Task prompt
Beneath this task are records; tally the lines in them that contain "schottky" and report only the number.

Input data
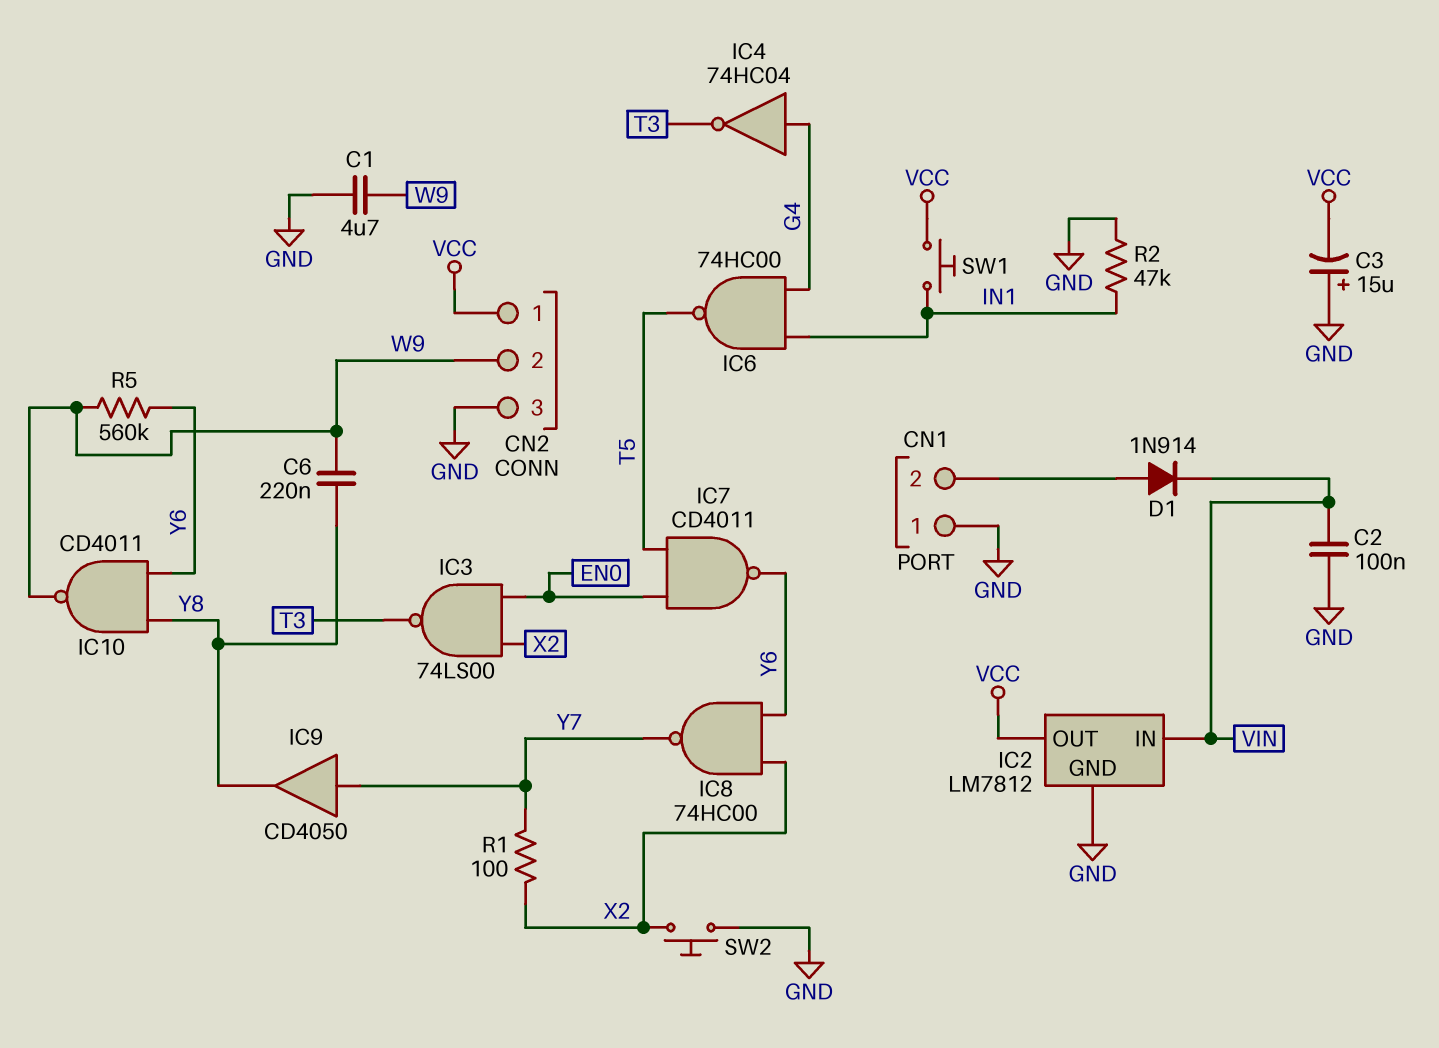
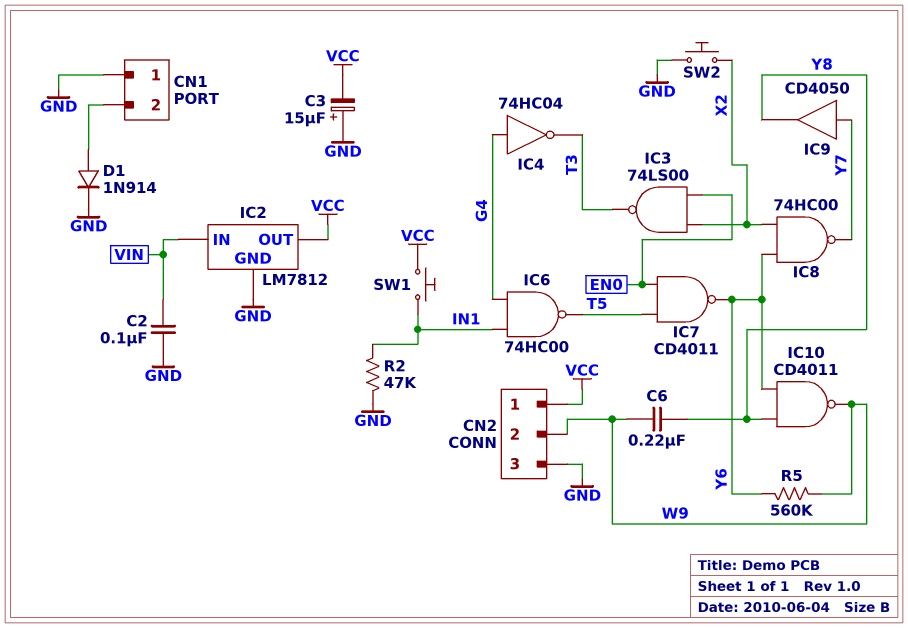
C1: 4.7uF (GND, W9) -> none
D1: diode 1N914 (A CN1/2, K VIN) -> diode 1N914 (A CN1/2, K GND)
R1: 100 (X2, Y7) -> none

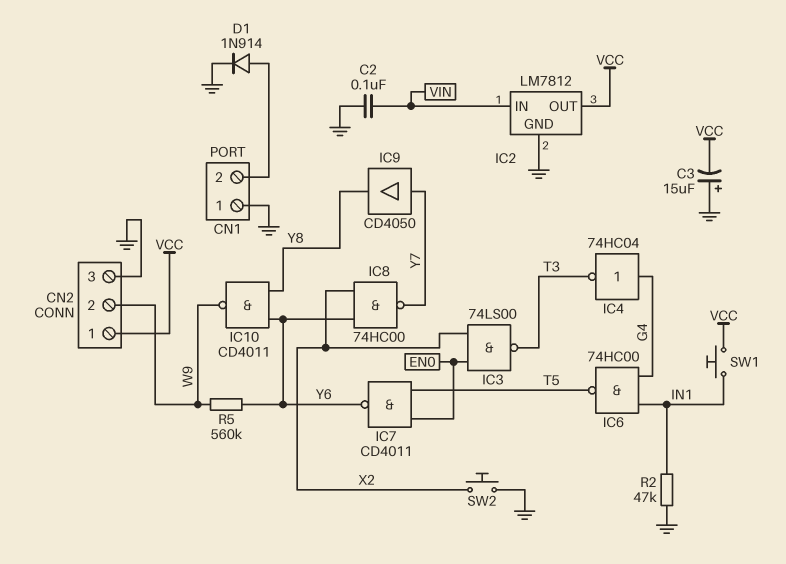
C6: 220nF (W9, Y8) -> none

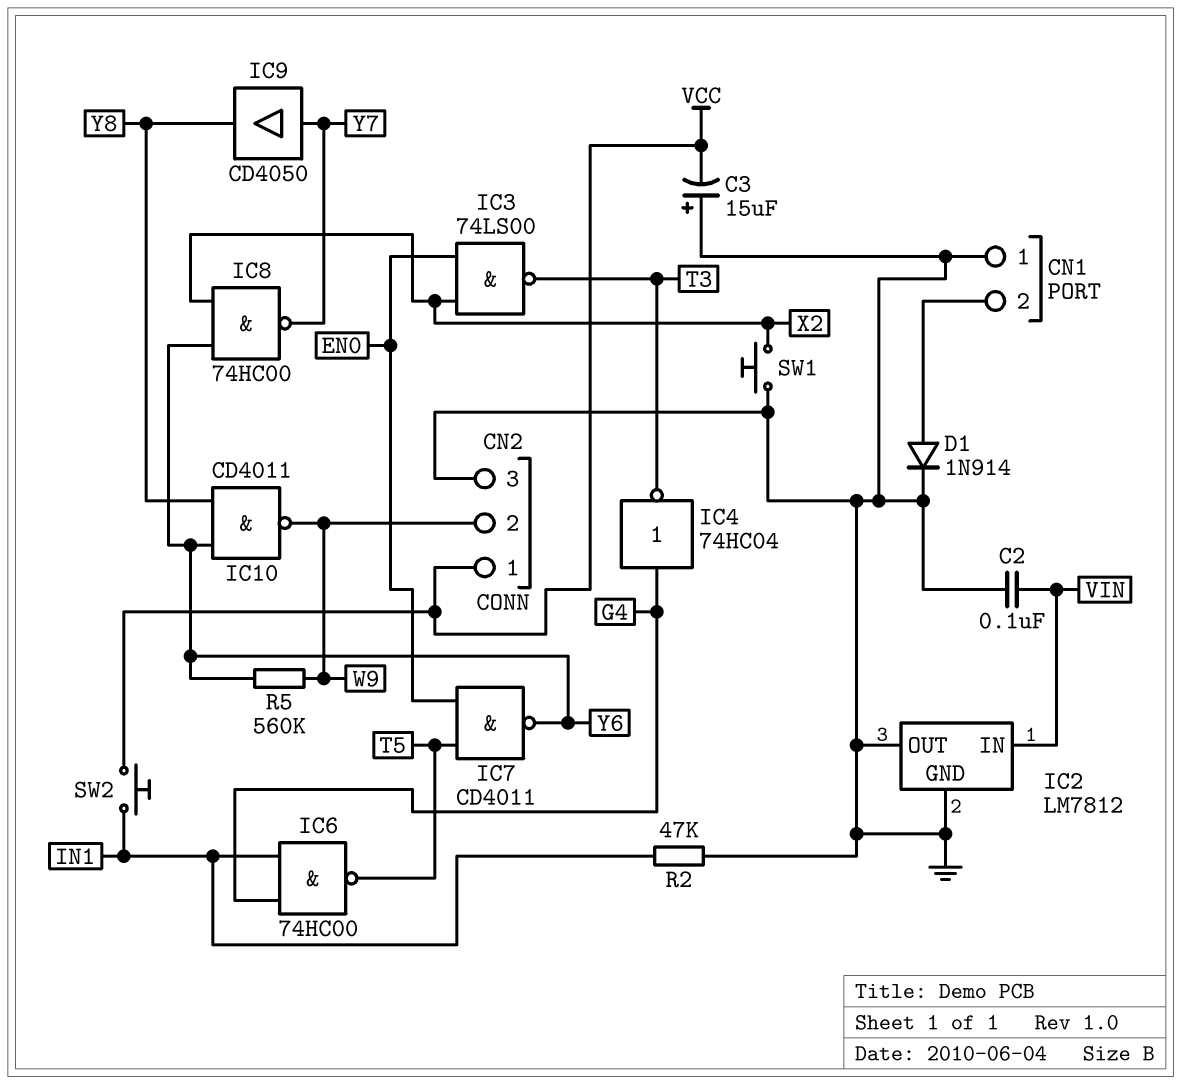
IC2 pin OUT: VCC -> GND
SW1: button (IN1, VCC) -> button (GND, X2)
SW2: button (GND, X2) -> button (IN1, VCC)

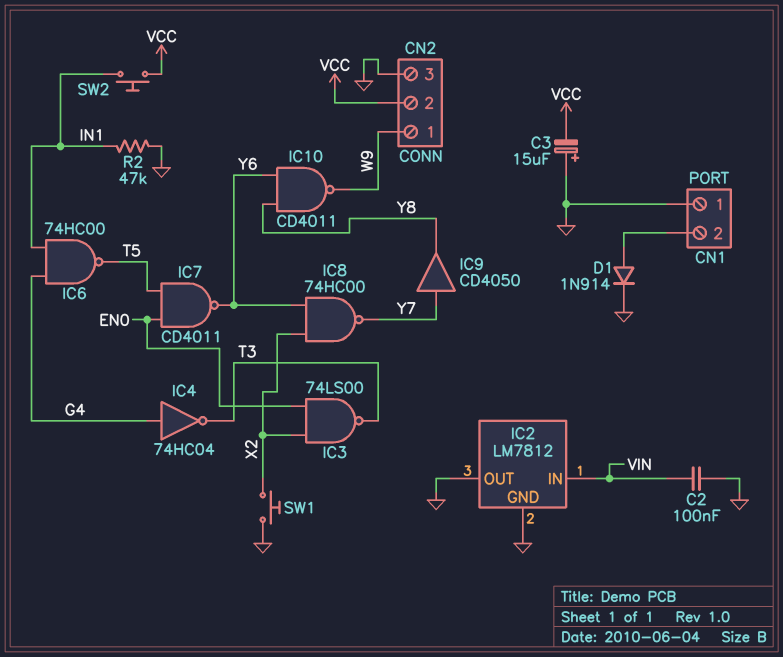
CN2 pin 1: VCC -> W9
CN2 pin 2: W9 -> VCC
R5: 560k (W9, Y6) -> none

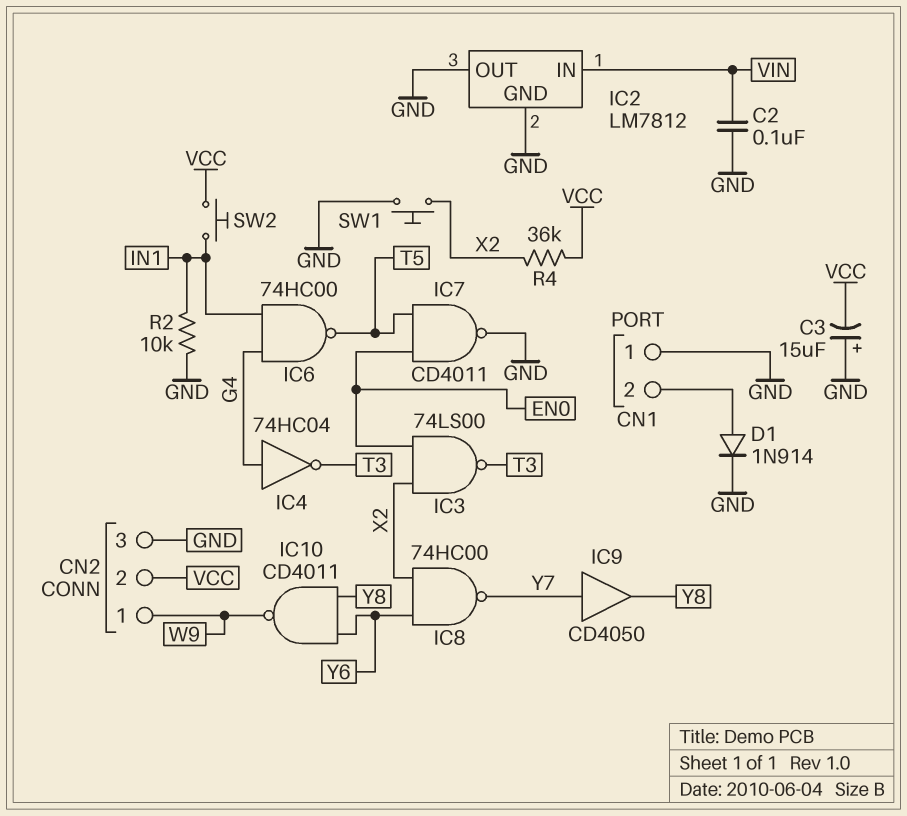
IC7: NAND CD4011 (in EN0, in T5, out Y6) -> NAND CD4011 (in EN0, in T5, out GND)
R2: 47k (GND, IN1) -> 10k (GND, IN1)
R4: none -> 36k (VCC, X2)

---

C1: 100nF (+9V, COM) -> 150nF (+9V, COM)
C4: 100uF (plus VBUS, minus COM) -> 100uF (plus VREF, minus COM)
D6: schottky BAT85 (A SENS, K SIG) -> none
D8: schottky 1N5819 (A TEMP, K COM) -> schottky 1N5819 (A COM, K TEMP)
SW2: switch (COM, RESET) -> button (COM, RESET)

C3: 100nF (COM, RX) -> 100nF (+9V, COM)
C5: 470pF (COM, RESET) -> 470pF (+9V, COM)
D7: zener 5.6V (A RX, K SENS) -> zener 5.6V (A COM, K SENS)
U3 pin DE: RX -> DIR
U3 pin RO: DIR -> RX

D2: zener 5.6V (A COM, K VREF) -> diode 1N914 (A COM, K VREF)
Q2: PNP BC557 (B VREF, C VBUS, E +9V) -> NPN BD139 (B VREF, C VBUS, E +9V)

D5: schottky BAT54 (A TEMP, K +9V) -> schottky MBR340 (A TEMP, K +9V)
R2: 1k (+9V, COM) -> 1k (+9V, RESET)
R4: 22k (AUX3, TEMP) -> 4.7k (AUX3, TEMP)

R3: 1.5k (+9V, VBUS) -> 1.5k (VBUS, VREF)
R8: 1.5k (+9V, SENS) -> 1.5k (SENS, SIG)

Output of the exercise
3